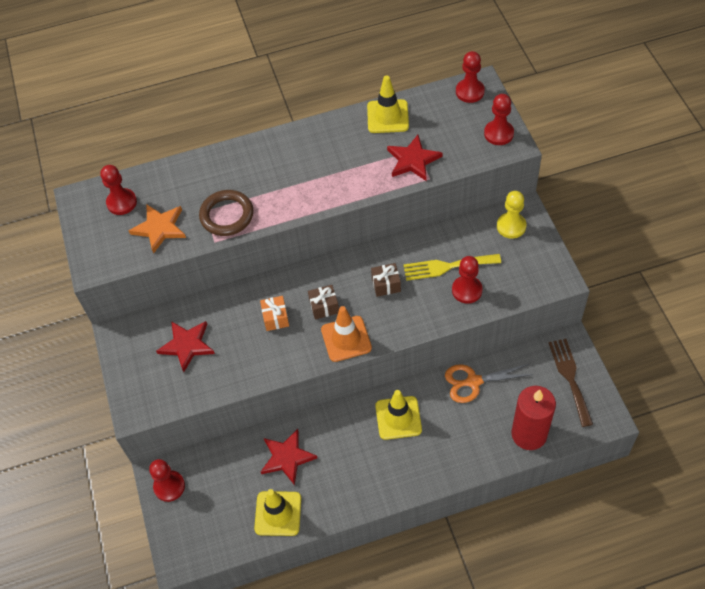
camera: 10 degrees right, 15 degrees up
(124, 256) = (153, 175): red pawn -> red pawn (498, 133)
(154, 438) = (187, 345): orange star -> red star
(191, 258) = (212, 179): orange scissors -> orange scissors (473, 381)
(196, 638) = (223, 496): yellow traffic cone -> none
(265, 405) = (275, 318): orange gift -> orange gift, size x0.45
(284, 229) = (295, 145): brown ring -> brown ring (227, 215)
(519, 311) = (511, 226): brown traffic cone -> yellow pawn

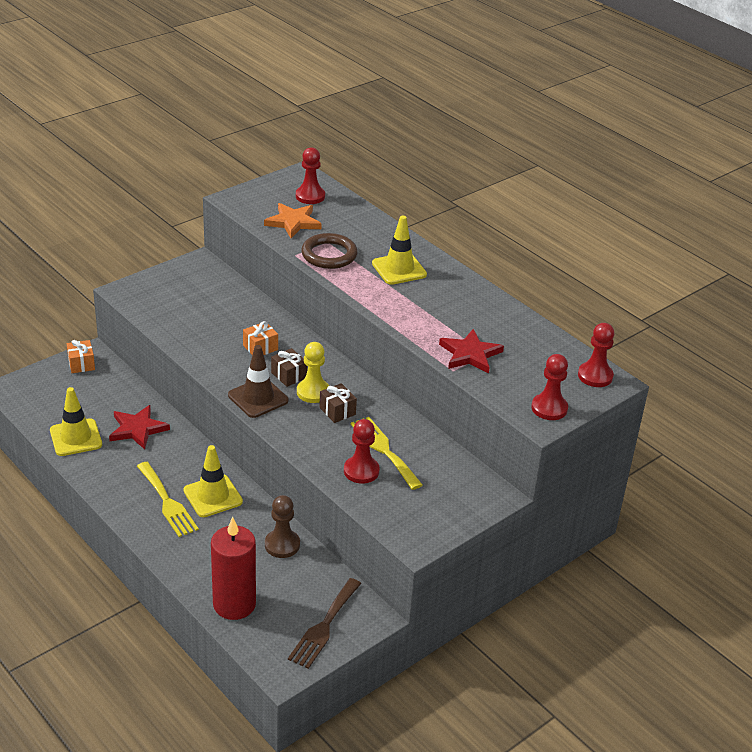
camera: 60 degrees right, 20 degrees down
(169, 486) = (81, 364): red pawn -> orange gift
(187, 345) = (205, 302): red star -> none
(346, 339) = (258, 398): orange traffic cone -> brown traffic cone
(387, 116) = (517, 326): yellow traffic cone -> yellow traffic cone (399, 269)
(393, 455) = (167, 502): none -> yellow fork
(473, 381) = (282, 545): orange scissors -> brown pawn
(511, 226) = (468, 489): yellow pawn -> yellow pawn (313, 392)
(570, 378) = (324, 626): brown fork -> brown fork turned 150 degrees clockwise

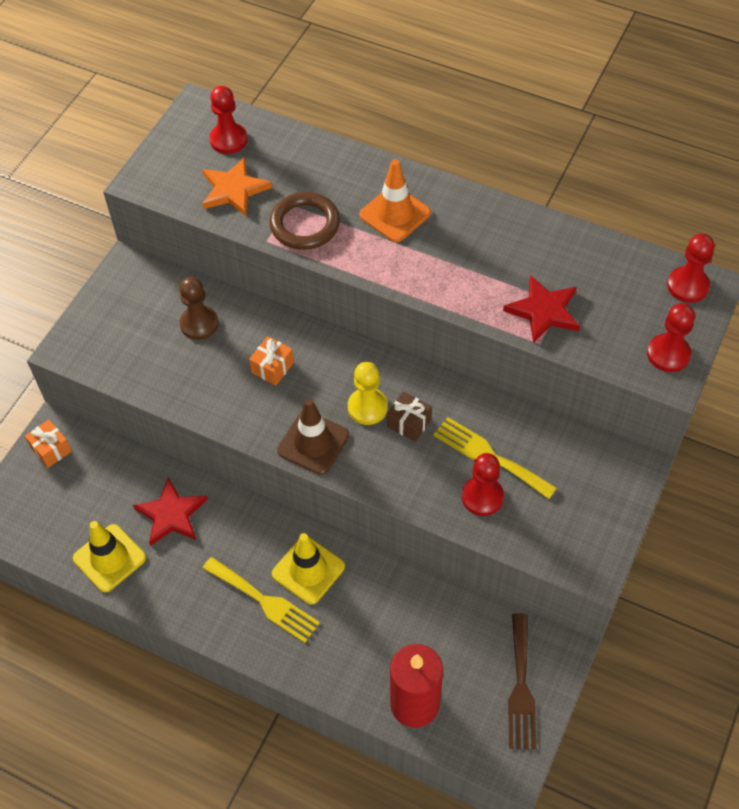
camera: 20 degrees left, 20 degrees up
(282, 545) = (418, 601): brown pawn -> brown pawn (199, 324)
(289, 375) = (327, 394): brown gift -> none
(399, 269) = (395, 214): yellow traffic cone -> orange traffic cone

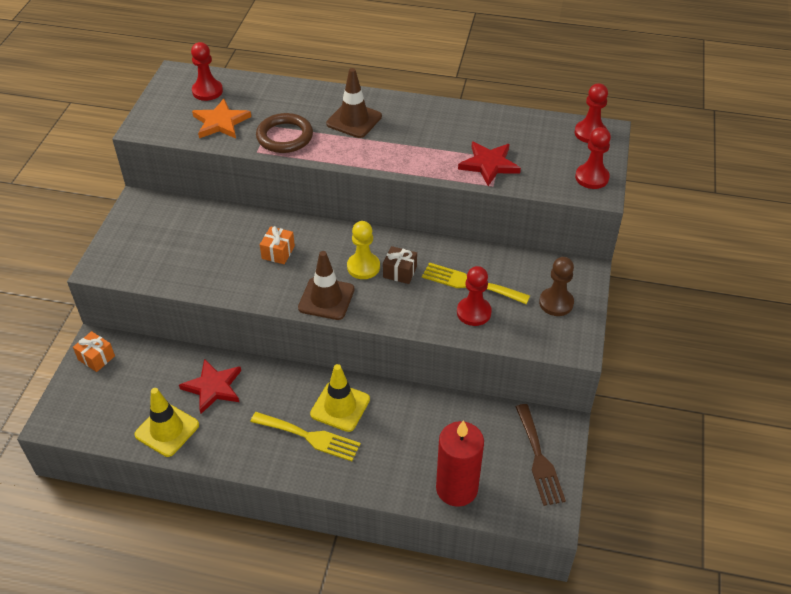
camera: 15 degrees left, 10 degrees down
(199, 324) = (209, 232): brown pawn -> brown pawn (556, 303)
(395, 214) = (354, 120): orange traffic cone -> brown traffic cone

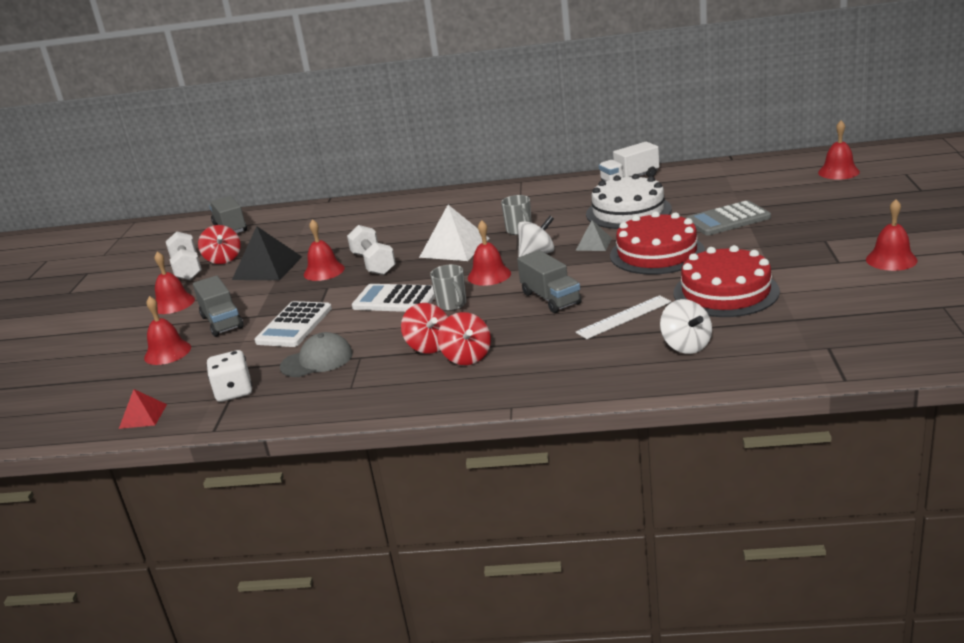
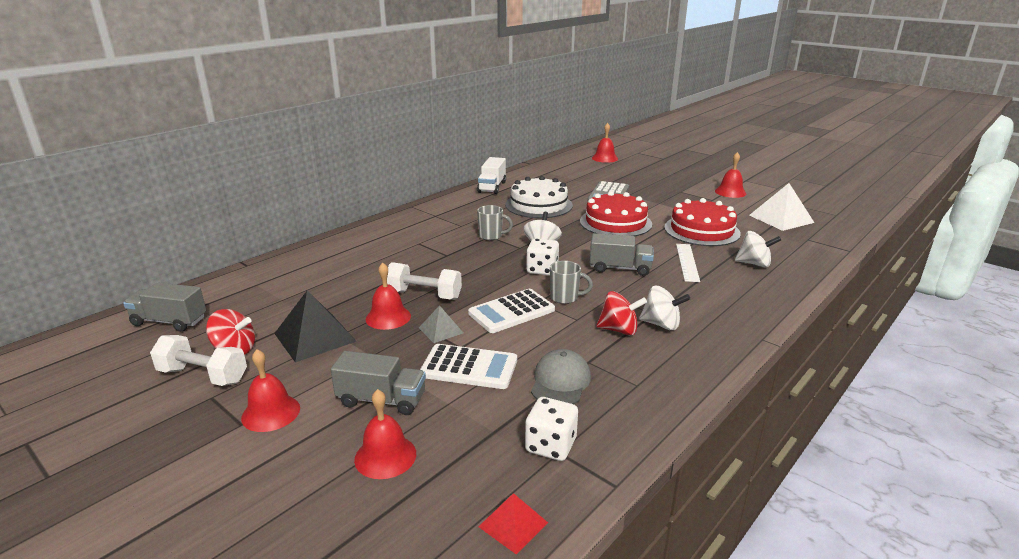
camera: 55 degrees left, 0 degrees up
(294, 325) = (469, 367): white calculator -> white calculator turned 45 degrees counterclockwise
(454, 247) = (467, 261): white pyramid -> white pyramid (781, 218)
(467, 357) = (661, 324): red spinning top -> white spinning top
(489, 275) = (542, 270): red bell -> white dice
(593, 244) = (564, 229): grey pyramid -> grey pyramid (440, 330)

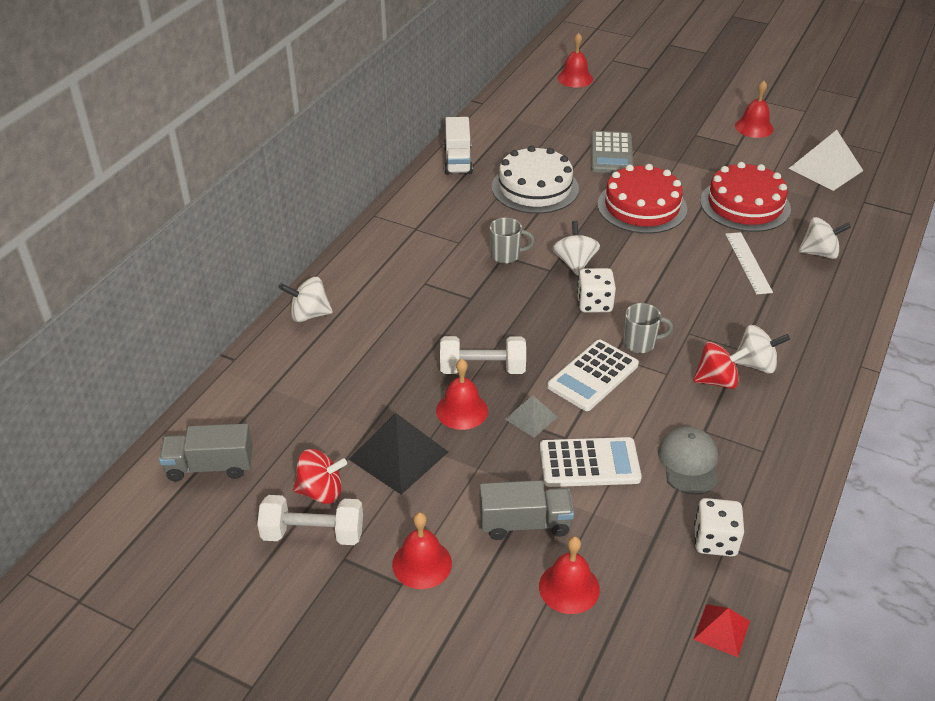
camera: 15 degrees left, 15 degrees up
(321, 249) = (309, 314): none -> white spinning top
(620, 268) = (679, 286): grey truck -> none

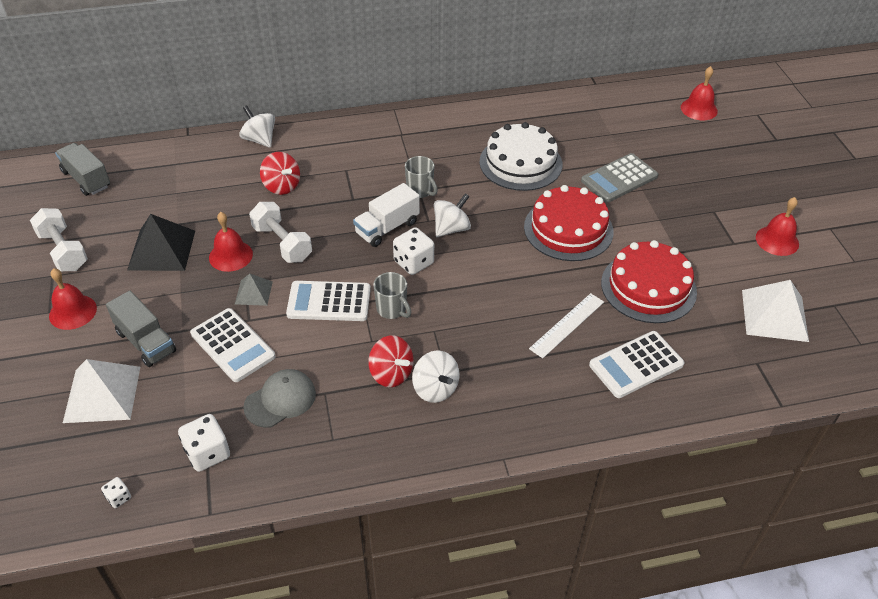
camera: 50 degrees right, 5 degrees up
(321, 491) = (101, 234): red spinning top -> red spinning top (282, 186)
(458, 160) = (505, 110): white truck -> white truck (387, 228)
(569, 587) = (102, 394): red bell -> white pyramid
(721, 630) = (118, 497): red pyramid -> white dice
(819, 253) = (636, 365): white spinning top -> white calculator

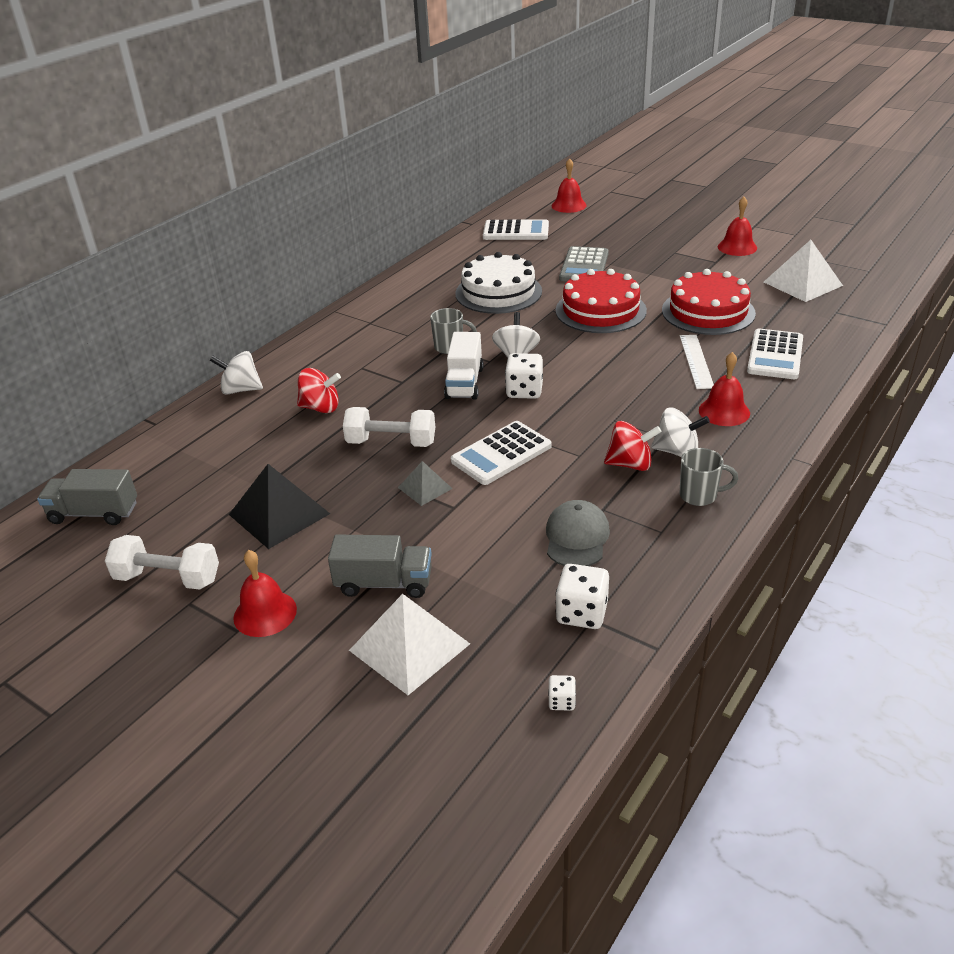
camera: 40 degrees left, 10 degrees down
(230, 255) = (357, 477): red bell -> red bell (724, 411)
(233, 345) = (470, 532): white calculator -> white calculator (516, 231)
(392, 309) = (560, 427): grey mug -> grey mug (699, 495)

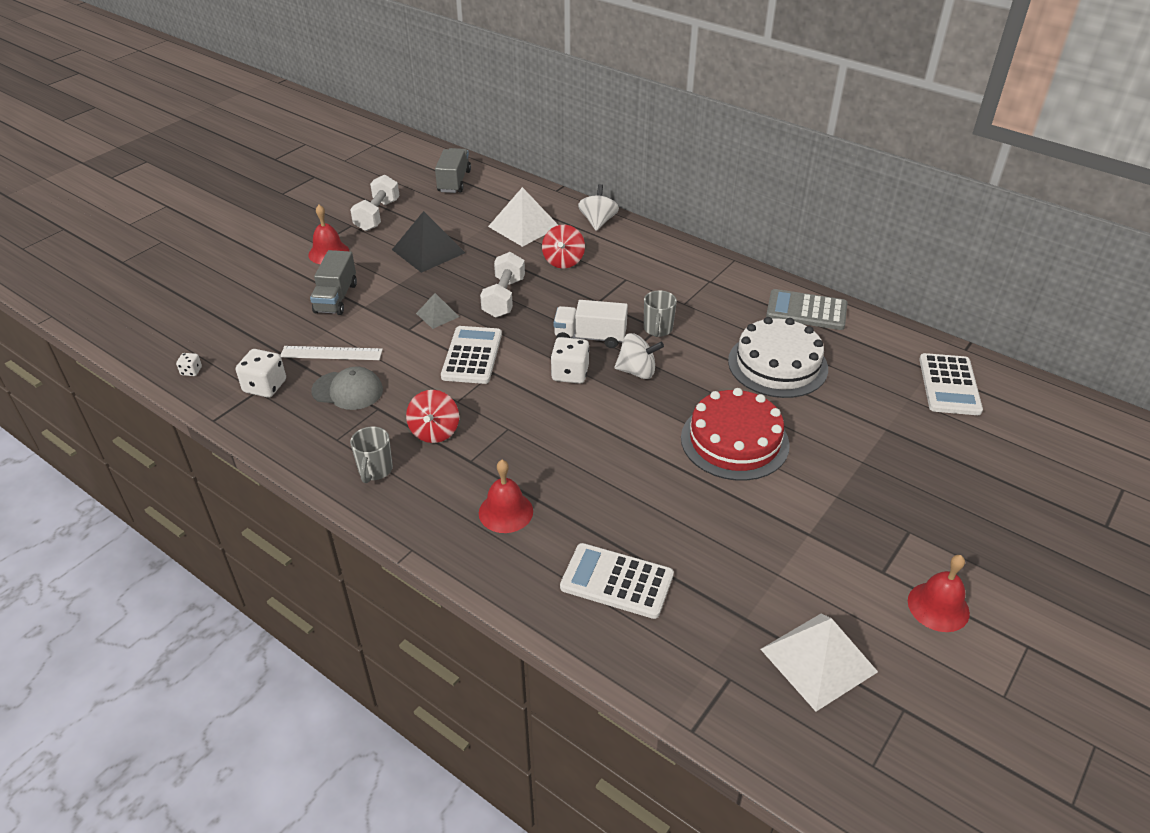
camera: 90 degrees right, 5 degrees up
(409, 647) = (271, 309): white pyramid -> white pyramid (524, 226)
(501, 454) = (472, 355): white calculator -> white calculator turned 45 degrees clockwise
(568, 205) = (1052, 439): red bell -> none
(584, 266) = (853, 437): grey calculator -> grey calculator (806, 311)
(677, 451) = (445, 465): white spinning top -> none
(696, 361) = (611, 506): white ruler -> white ruler (331, 353)
(708, 311) = (731, 537): red cake -> none

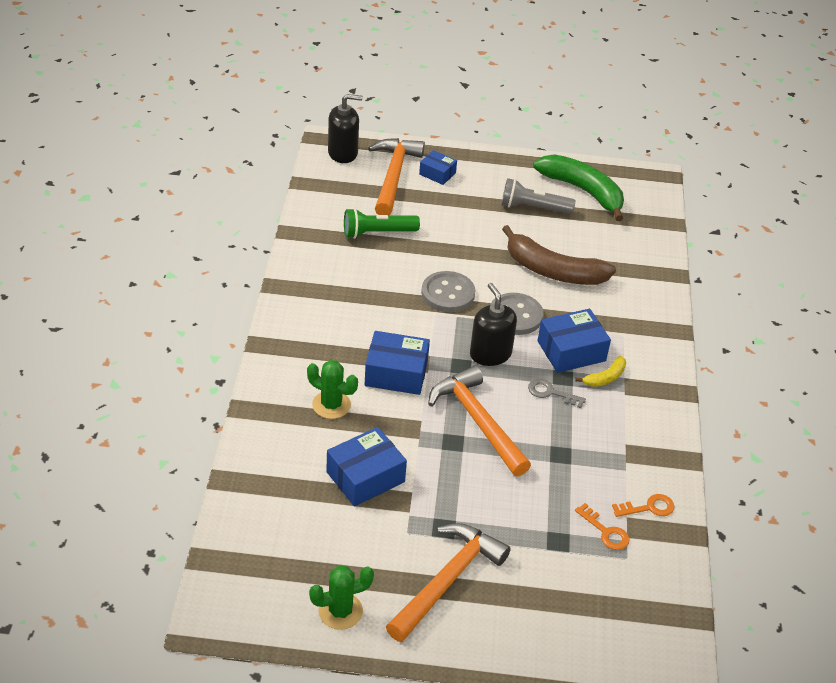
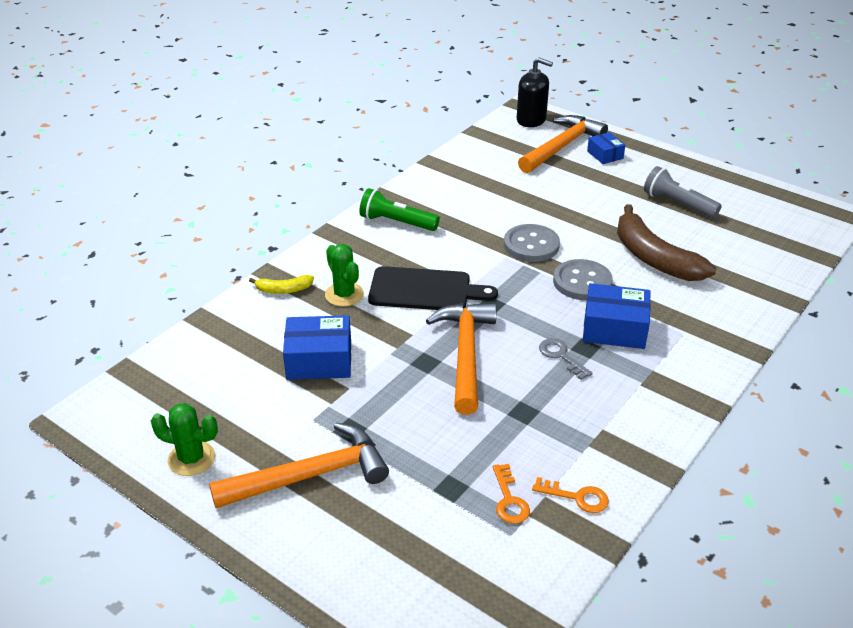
camera: 35 degrees right, 5 degrees down
(377, 233) = (508, 182): green flashlight -> green flashlight (396, 222)
(396, 373) = (425, 290): blue box -> black cutting board
(490, 354) = (528, 304): black soap dispenser -> none
(583, 191) = (742, 204): green banana -> none
(605, 377) = (631, 363): yellow banana -> yellow banana (283, 290)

- _What you need to do_
In the listing above, find the line containing "(620, 268) = (679, 286): grey truck -> none" and the line containing "(568, 205) = (1052, 439): red bell -> none", then write out both of them and every line between, exactly, with no pictures.

- _Reply to the exercise_
(620, 268) = (679, 286): grey truck -> none

camera: 50 degrees right, 5 degrees up
(321, 491) = (101, 234): red spinning top -> red spinning top (282, 186)
(458, 160) = (505, 110): white truck -> white truck (387, 228)
(569, 587) = (102, 394): red bell -> white pyramid
(721, 630) = (118, 497): red pyramid -> white dice
(819, 253) = (636, 365): white spinning top -> white calculator

camera: 40 degrees left, 10 degrees down
(230, 255) = (357, 477): red bell -> red bell (724, 411)
(233, 345) = (470, 532): white calculator -> white calculator (516, 231)
(392, 309) = (560, 427): grey mug -> grey mug (699, 495)

camera: 90 degrees right, 5 degrees up
(409, 647) = (271, 309): white pyramid -> white pyramid (524, 226)
(501, 454) = (472, 355): white calculator -> white calculator turned 45 degrees clockwise
(568, 205) = (1052, 439): red bell -> none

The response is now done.